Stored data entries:
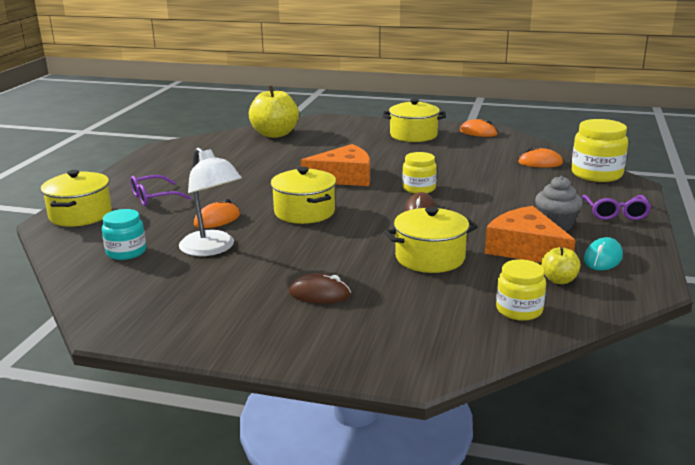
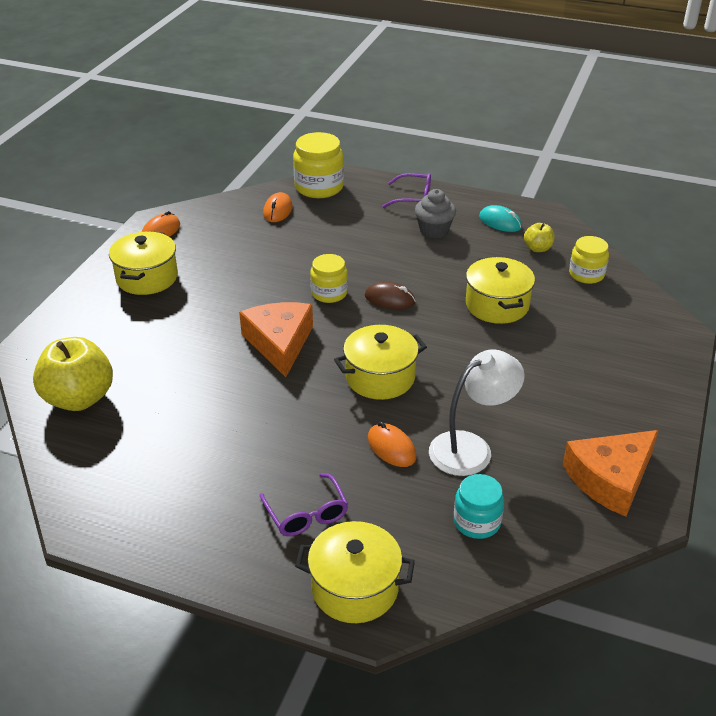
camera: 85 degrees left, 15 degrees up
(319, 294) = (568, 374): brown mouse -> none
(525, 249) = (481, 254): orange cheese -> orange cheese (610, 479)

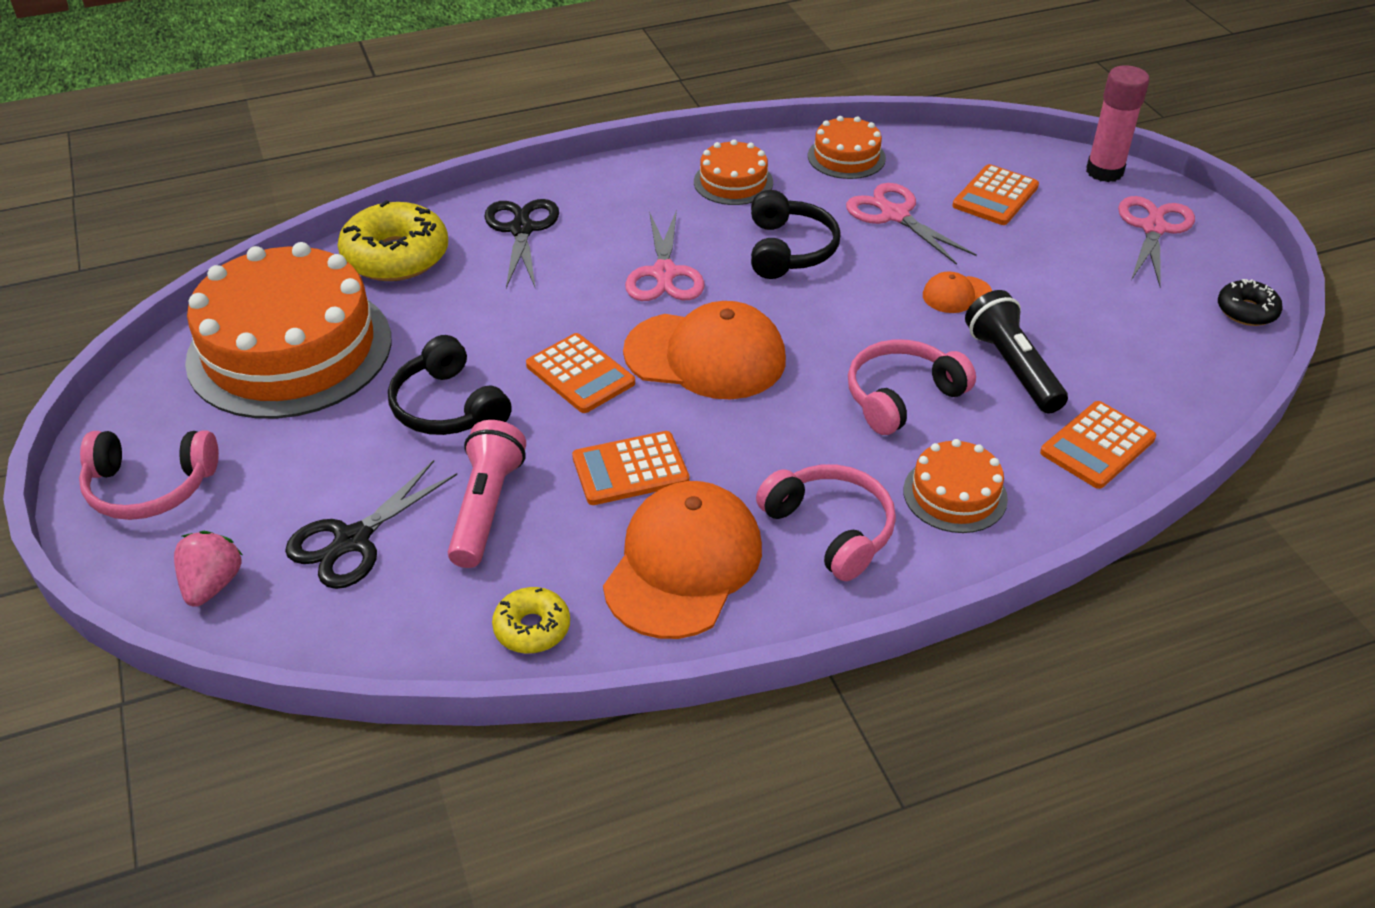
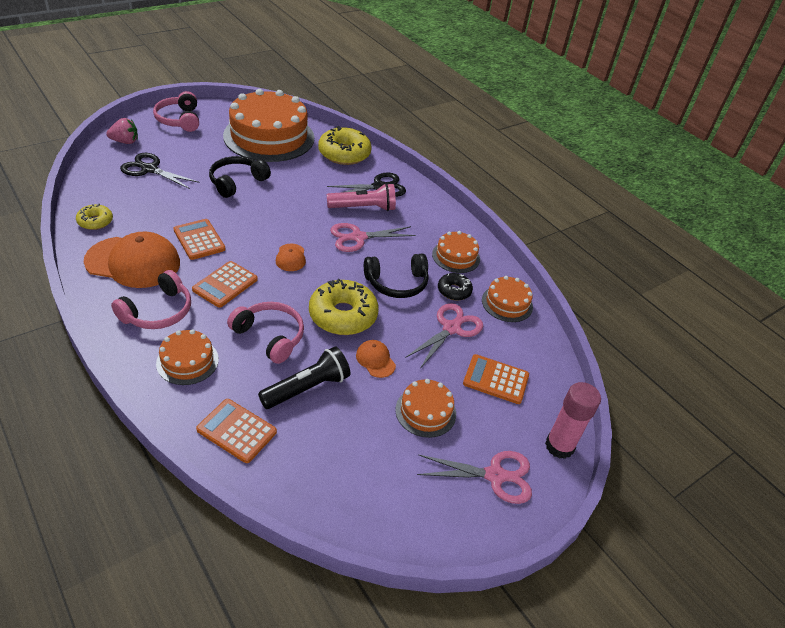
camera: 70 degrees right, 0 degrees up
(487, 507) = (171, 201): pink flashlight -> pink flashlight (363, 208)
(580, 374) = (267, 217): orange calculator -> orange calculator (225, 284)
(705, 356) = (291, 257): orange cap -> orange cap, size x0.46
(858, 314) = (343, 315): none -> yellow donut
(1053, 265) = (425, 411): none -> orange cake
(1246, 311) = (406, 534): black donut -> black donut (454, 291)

Instructions to follow:
Select every line of the records holding the string "donut".

Your response:
(858, 314) = (343, 315): none -> yellow donut
(1246, 311) = (406, 534): black donut -> black donut (454, 291)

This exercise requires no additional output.